::: Working data :::

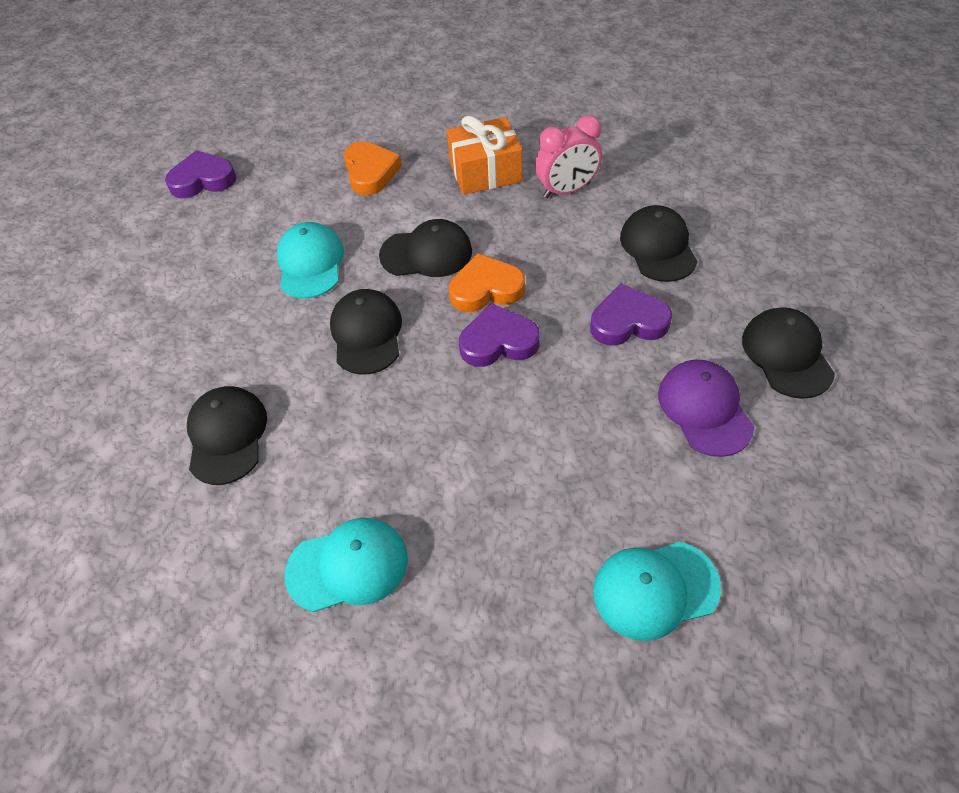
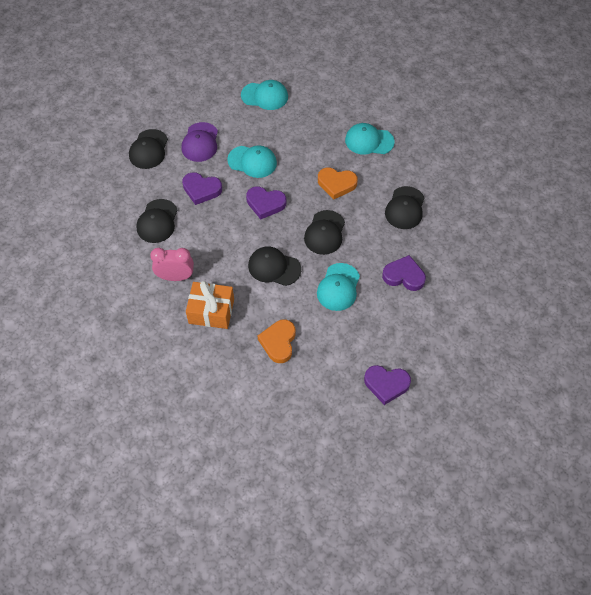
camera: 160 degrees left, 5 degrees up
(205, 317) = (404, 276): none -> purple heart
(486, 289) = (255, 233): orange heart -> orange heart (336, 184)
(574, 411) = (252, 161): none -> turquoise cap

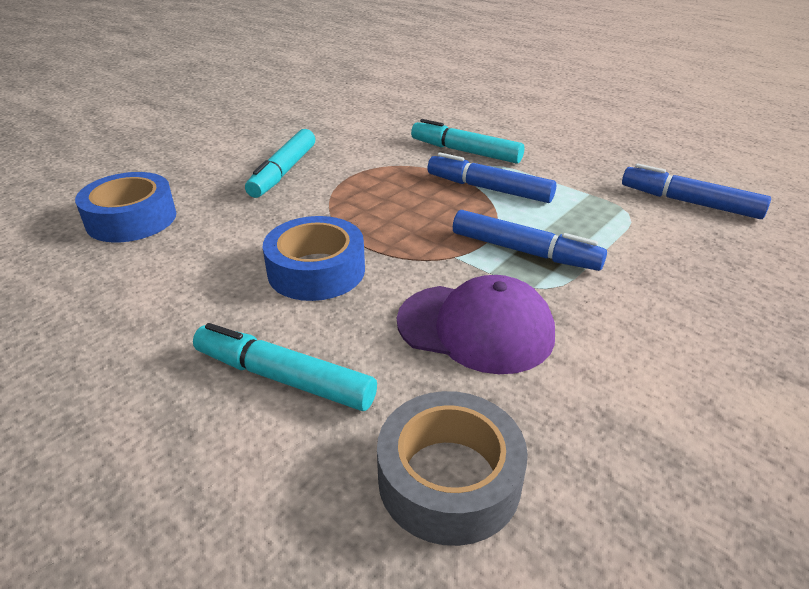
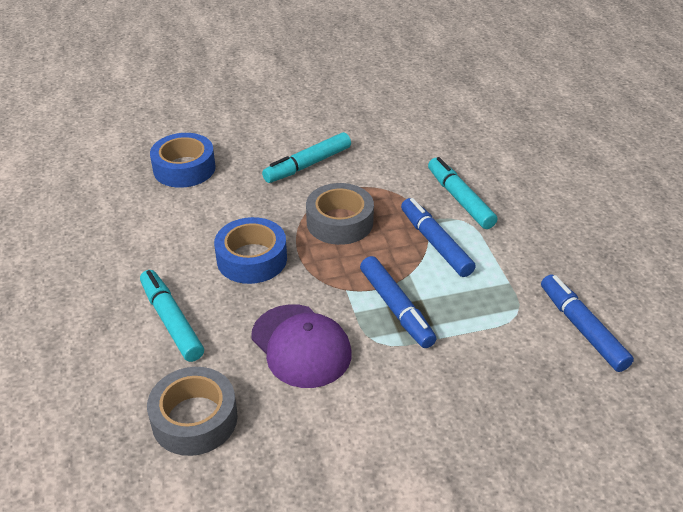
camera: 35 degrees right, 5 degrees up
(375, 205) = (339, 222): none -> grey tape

:::
::: Working data :::

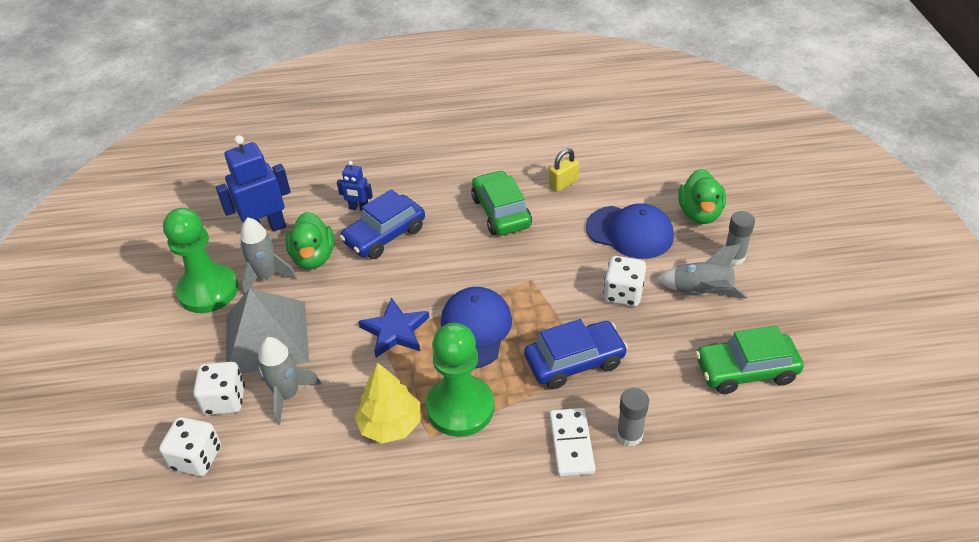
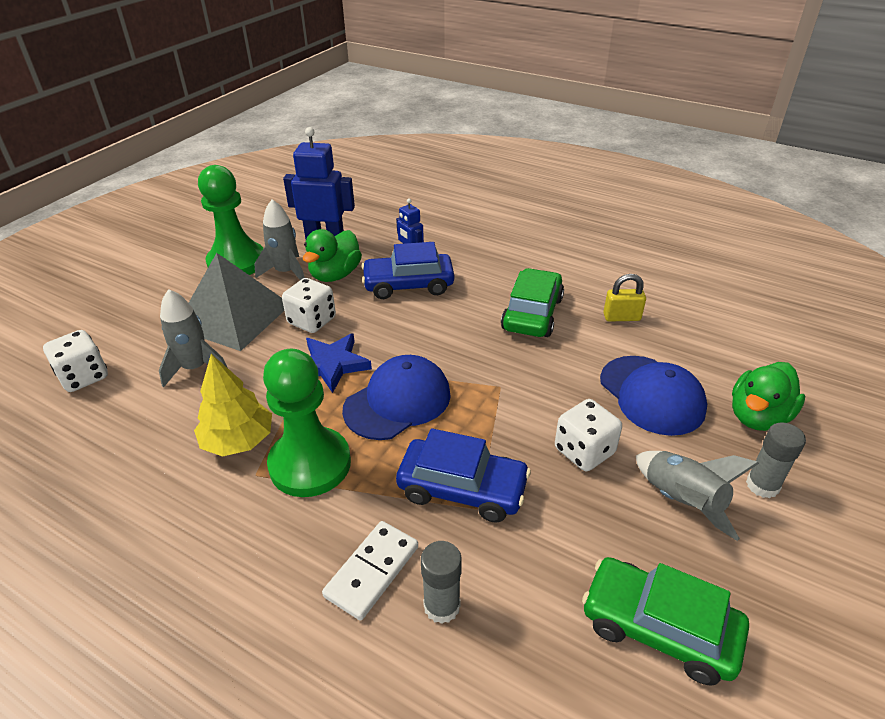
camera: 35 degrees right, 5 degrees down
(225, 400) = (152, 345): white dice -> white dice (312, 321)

:::
::: Working data :::

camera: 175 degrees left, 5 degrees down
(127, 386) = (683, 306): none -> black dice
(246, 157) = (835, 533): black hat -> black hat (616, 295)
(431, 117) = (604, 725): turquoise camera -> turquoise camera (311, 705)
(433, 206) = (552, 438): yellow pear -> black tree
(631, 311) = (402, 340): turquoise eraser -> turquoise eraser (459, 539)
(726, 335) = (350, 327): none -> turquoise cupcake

:::

- _Instructions to follow_
Copy the lines above exactly. Start with the line containing "camera: 35 degrees right, 5 degrees up", end with the line containing "(375, 205) = (339, 222): none -> grey tape", and include both.

- _Expected answer_
camera: 35 degrees right, 5 degrees up
(375, 205) = (339, 222): none -> grey tape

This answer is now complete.